Start of Available records
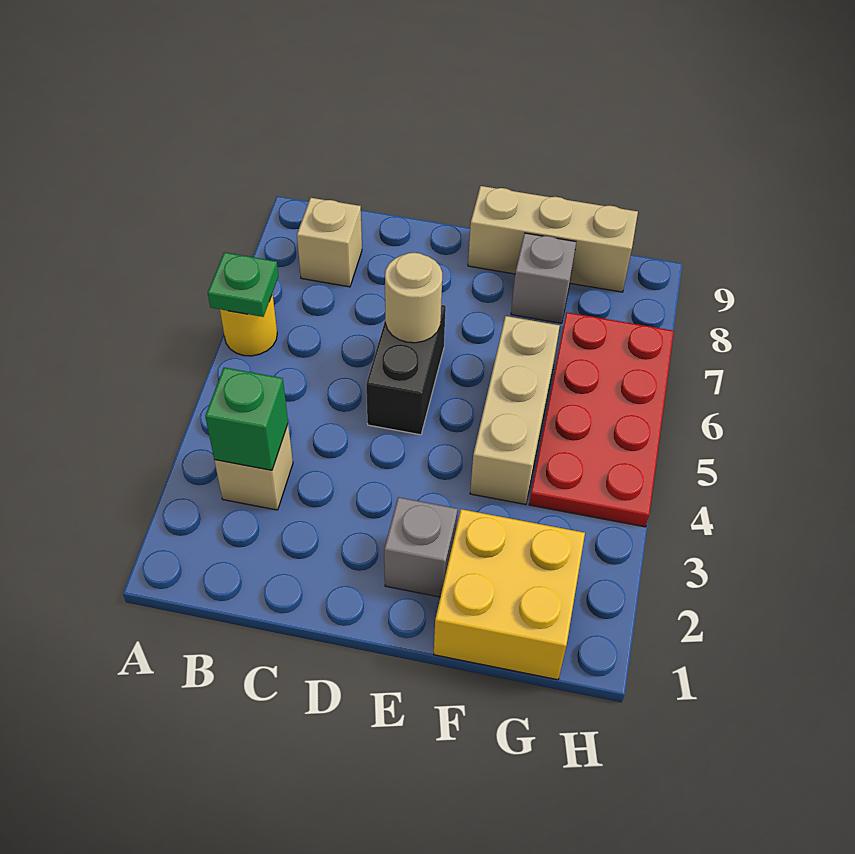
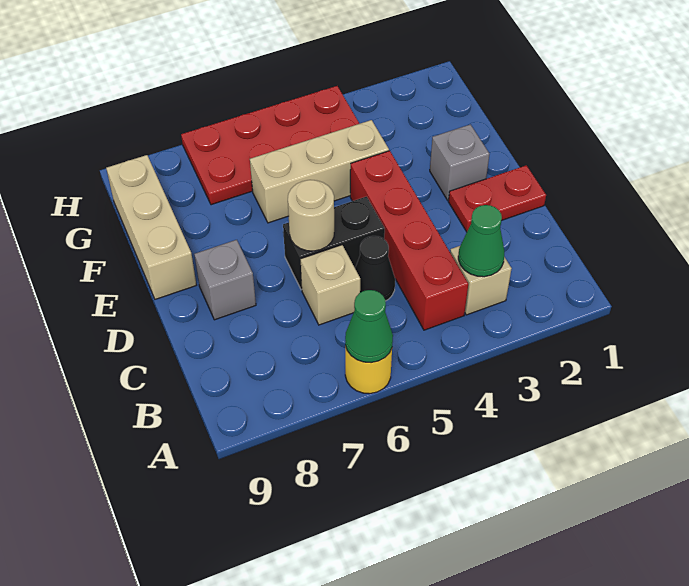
green plate A6 level 2 -> green cone A6 level 2
green brick B3 level 2 -> green cone B3 level 2
none -> red brick B4:E4 level 1
tan brick B8 level 1 -> tan brick C6 level 1
none -> black cone C5 level 1
none -> red plate D1:D2 level 1
yellow brick F1:G2 level 1 -> none
grey brick F8 level 1 -> grey brick D8 level 1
End of Available records
* _What is being asked_:
If a record holds a picture, drop the picture and reproduce everything else exactly.

* _Your response_:
green plate A6 level 2 -> green cone A6 level 2
green brick B3 level 2 -> green cone B3 level 2
none -> red brick B4:E4 level 1
tan brick B8 level 1 -> tan brick C6 level 1
none -> black cone C5 level 1
none -> red plate D1:D2 level 1
yellow brick F1:G2 level 1 -> none
grey brick F8 level 1 -> grey brick D8 level 1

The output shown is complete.